▶ **DIRECTIONS**
No pictures belong in the copy, but every line of the material below must be reproduced exactly.
'''
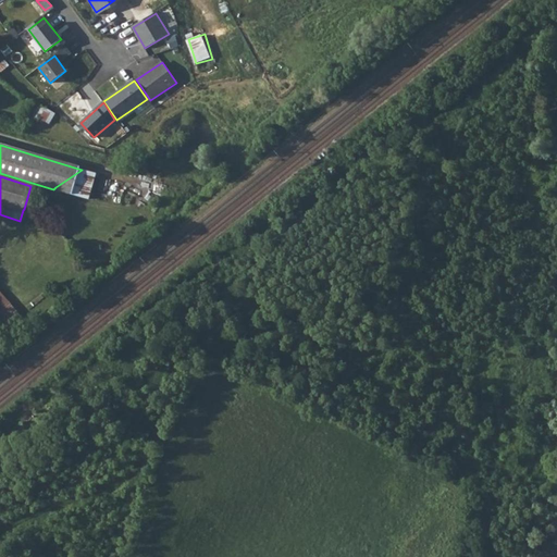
[(0,293),(0,300),(1,300),(19,320),(21,318),(0,293)]
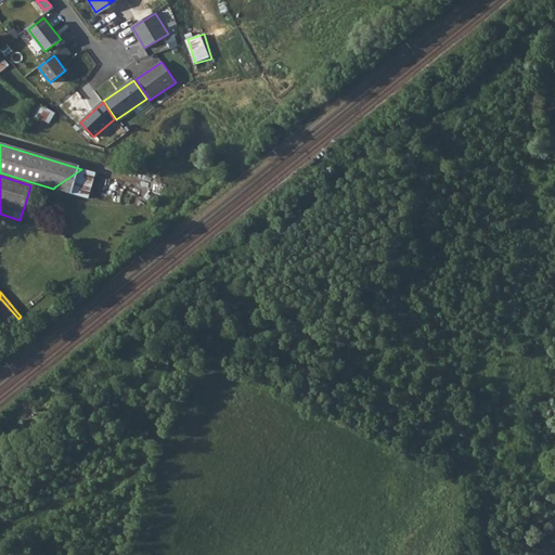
[(1,299),(0,299),(0,318),(8,327),(18,319),(1,299)]
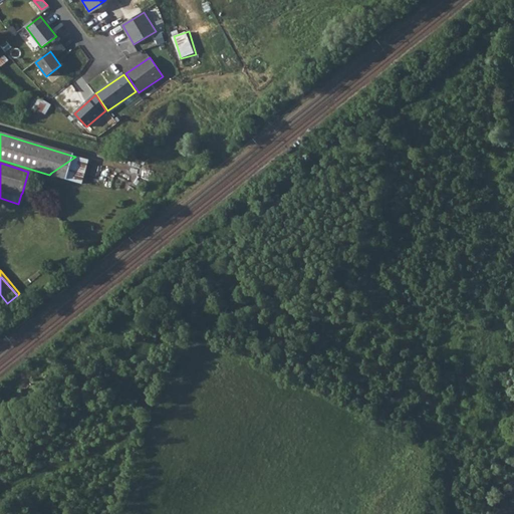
[(19,293),(17,295),(24,304),(26,302),(19,293)]
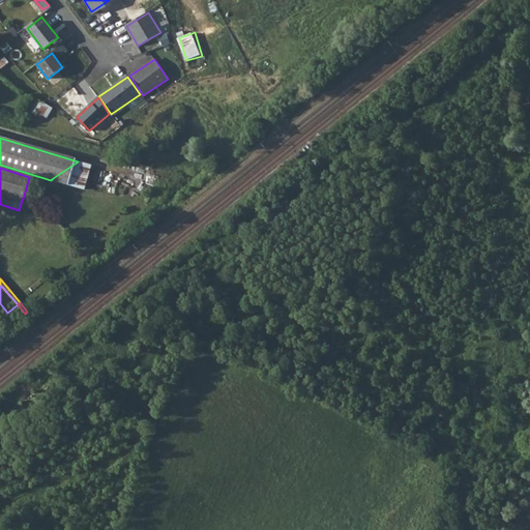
[(18,304),(7,313),(15,321),(25,314),(18,304)]
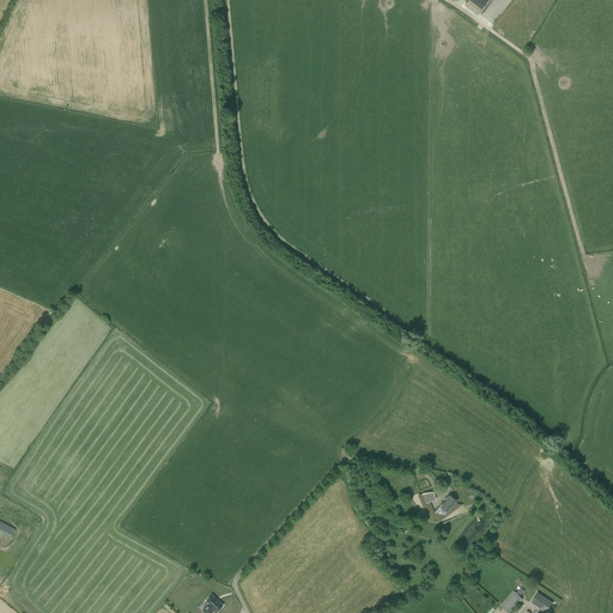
[(423,504),(430,502),(435,499),(432,492),(423,493),(423,495),(422,495),(419,495),(423,504)]
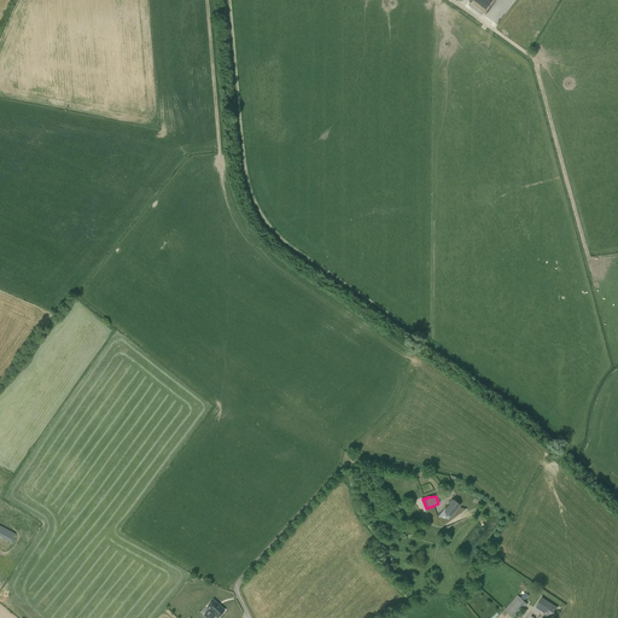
[(459,507),(460,506),(452,499),(448,503),(450,505),(449,506),(447,505),(437,517),(450,520),(464,509),(459,507)]
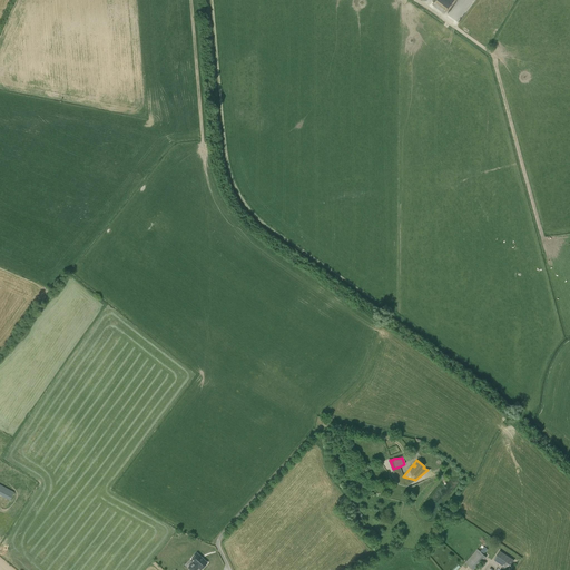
[(0,493),(11,500),(16,491),(0,483),(0,493)]
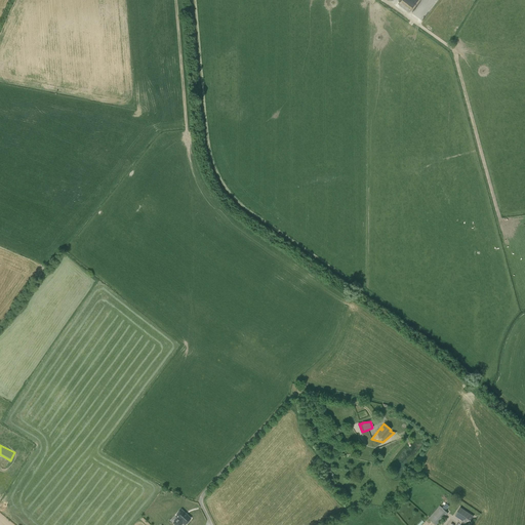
[(444,518),(448,514),(445,511),(449,507),(446,503),(442,508),(440,506),(429,519),(435,524),(436,524),(443,517),(444,518)]
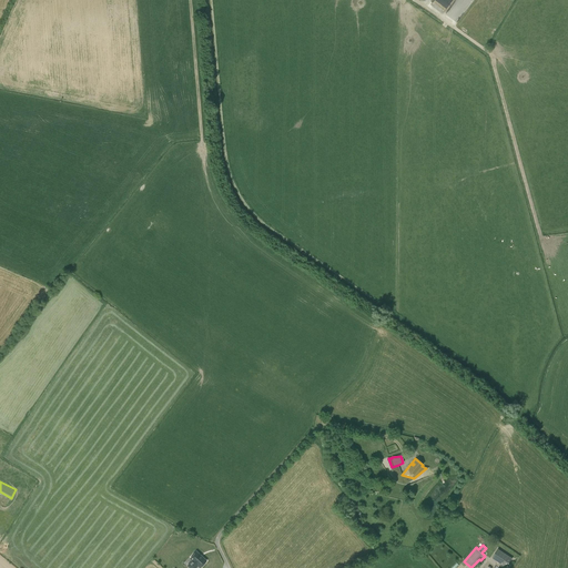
[(492,558),(501,565),(498,567),(504,567),(505,567),(506,567),(511,559),(498,549),(492,558)]
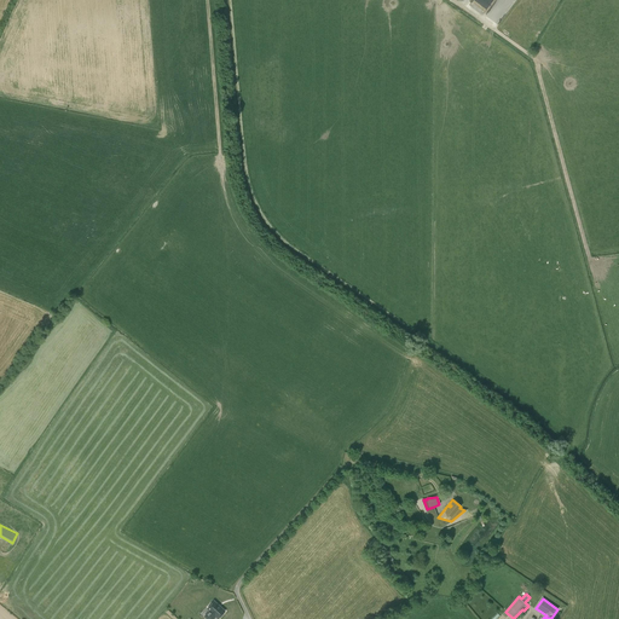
[(214,601),(207,608),(209,611),(204,617),(207,618),(213,618),(215,617),(218,618),(225,612),(214,601)]
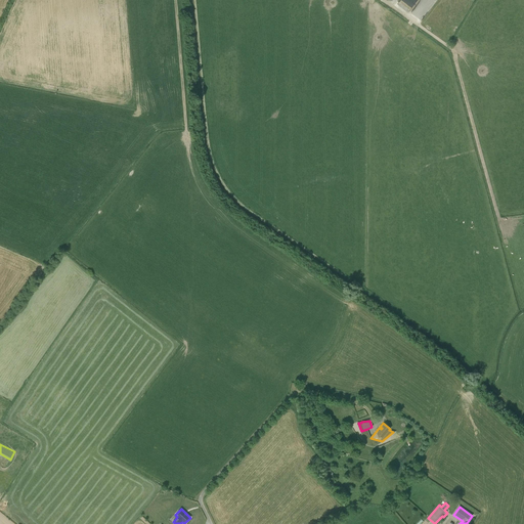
All buildings are outlined.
'''
▶ **REPLY**
[(0,293),(0,300),(1,300),(19,320),(21,318),(0,293)]
[(1,299),(0,299),(0,318),(8,327),(18,319),(1,299)]
[(19,293),(17,295),(24,304),(26,302),(19,293)]
[(18,304),(7,313),(15,321),(25,314),(18,304)]
[(423,504),(430,502),(435,499),(432,492),(423,493),(423,495),(422,495),(419,495),(423,504)]
[(459,507),(460,506),(452,499),(448,503),(450,505),(449,506),(447,505),(437,517),(450,520),(464,509),(459,507)]
[(0,493),(11,500),(16,491),(0,483),(0,493)]
[(444,518),(448,514),(445,511),(449,507),(446,503),(442,508),(440,506),(429,519),(435,524),(436,524),(443,517),(444,518)]
[(492,558),(501,565),(498,567),(504,567),(505,567),(506,567),(511,559),(498,549),(492,558)]
[(214,601),(207,608),(209,611),(204,617),(207,618),(213,618),(215,617),(218,618),(225,612),(214,601)]
All buildings are outlined.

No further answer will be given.